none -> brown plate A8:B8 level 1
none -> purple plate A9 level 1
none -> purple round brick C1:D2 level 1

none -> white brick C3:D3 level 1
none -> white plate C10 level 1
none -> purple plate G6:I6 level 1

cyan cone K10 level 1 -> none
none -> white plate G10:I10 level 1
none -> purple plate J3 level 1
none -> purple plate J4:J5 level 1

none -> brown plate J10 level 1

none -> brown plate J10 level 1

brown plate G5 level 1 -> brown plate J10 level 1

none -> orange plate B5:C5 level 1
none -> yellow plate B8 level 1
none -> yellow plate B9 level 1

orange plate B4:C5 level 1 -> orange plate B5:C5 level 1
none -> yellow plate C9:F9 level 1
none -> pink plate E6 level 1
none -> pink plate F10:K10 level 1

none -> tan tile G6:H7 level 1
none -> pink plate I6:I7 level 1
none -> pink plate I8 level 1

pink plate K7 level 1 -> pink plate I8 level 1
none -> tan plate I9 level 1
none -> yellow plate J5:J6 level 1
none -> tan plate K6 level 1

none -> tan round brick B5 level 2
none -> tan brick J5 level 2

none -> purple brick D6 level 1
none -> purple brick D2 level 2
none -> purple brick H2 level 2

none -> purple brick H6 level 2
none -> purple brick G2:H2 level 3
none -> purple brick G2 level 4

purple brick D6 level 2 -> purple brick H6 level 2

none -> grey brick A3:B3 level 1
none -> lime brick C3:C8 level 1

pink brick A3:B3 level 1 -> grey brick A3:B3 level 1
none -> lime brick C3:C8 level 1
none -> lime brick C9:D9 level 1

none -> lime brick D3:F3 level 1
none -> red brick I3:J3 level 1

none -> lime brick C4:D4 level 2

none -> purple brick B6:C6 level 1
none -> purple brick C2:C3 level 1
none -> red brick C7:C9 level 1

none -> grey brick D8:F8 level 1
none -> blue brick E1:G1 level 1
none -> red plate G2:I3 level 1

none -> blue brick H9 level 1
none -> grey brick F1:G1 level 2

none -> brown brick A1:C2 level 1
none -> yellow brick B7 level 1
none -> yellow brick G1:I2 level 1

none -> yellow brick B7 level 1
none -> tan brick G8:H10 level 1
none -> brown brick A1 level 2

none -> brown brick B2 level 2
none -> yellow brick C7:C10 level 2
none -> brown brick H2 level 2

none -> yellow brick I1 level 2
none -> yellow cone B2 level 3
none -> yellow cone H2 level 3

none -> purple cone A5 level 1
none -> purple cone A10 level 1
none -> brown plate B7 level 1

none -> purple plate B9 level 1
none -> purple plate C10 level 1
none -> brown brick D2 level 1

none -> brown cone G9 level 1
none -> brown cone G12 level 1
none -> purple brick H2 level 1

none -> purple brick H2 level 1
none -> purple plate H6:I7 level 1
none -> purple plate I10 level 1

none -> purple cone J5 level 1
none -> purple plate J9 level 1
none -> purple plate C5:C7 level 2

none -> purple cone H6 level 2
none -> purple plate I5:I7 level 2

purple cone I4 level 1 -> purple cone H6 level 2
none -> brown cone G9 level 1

» **To do**
Copy out all lines above holding "orange".

» **Response area**
none -> orange plate B5:C5 level 1
orange plate B4:C5 level 1 -> orange plate B5:C5 level 1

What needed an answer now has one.